-- Opening Marker --
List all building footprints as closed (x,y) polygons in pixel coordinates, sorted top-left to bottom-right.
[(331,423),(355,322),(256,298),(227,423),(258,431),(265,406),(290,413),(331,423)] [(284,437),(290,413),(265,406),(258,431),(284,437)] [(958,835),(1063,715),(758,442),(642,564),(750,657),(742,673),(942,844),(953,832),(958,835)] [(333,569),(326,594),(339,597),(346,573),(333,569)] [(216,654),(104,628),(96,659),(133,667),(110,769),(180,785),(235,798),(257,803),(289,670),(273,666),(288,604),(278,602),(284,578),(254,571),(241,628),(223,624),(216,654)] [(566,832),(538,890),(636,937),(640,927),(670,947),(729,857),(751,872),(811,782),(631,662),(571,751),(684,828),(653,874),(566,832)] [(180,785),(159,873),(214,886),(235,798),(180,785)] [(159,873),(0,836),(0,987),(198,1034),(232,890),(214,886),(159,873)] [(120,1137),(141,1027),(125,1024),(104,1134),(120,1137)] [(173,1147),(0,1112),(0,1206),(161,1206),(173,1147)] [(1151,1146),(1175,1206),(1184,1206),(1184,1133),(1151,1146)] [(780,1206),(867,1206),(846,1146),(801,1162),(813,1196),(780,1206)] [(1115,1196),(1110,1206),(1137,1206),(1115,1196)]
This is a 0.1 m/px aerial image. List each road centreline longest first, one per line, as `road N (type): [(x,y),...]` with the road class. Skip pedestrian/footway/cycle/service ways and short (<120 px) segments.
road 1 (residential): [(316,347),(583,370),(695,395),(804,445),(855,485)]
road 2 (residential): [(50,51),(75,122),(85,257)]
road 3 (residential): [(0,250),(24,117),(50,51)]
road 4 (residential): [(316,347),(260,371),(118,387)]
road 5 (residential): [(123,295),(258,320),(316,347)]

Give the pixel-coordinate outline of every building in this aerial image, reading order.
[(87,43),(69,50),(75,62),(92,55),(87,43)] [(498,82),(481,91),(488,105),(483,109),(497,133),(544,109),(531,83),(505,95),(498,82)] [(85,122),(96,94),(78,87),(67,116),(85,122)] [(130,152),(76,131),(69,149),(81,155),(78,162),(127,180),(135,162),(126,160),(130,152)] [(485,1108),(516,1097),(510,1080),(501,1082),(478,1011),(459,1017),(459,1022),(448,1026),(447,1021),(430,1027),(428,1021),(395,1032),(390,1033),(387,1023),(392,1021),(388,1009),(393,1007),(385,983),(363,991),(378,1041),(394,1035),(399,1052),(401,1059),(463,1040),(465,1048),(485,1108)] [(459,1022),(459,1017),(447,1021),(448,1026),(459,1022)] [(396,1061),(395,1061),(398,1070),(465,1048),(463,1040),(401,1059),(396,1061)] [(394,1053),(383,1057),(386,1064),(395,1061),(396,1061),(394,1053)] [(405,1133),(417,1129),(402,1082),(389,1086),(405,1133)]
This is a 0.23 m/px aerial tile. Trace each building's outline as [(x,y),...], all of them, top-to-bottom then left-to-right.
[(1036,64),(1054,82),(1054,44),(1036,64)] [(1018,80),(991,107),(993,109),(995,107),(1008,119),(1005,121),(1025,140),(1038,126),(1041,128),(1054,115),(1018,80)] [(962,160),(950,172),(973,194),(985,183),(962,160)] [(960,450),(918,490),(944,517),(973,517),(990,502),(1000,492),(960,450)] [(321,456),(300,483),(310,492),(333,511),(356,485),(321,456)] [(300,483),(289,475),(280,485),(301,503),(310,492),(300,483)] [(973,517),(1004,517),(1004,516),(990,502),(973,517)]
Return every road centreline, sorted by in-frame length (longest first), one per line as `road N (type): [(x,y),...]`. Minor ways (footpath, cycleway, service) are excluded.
-- Closing Marker --
What you should do: Starting at the line that contains "This is a 0.23", repeat each line exactly through the last one in the listing. Include both of those lines and nothing more.

Answer for this exercise:
This is a 0.23 m/px aerial tile. Trace each building's outline as [(x,y),...], all of them, top-to-bottom then left-to-right.
[(1036,64),(1054,82),(1054,44),(1036,64)] [(1018,80),(991,107),(993,109),(995,107),(1008,119),(1005,121),(1025,140),(1038,126),(1041,128),(1054,115),(1018,80)] [(962,160),(950,172),(973,194),(985,183),(962,160)] [(960,450),(918,490),(944,517),(973,517),(990,502),(1000,492),(960,450)] [(321,456),(300,483),(310,492),(333,511),(356,485),(321,456)] [(300,483),(289,475),(280,485),(301,503),(310,492),(300,483)] [(973,517),(1004,517),(1004,516),(990,502),(973,517)]
Return every road centreline, sorted by in-frame length (longest first), one per line as `road N (type): [(x,y),...]`. Minor ways (footpath, cycleway, service) are excluded.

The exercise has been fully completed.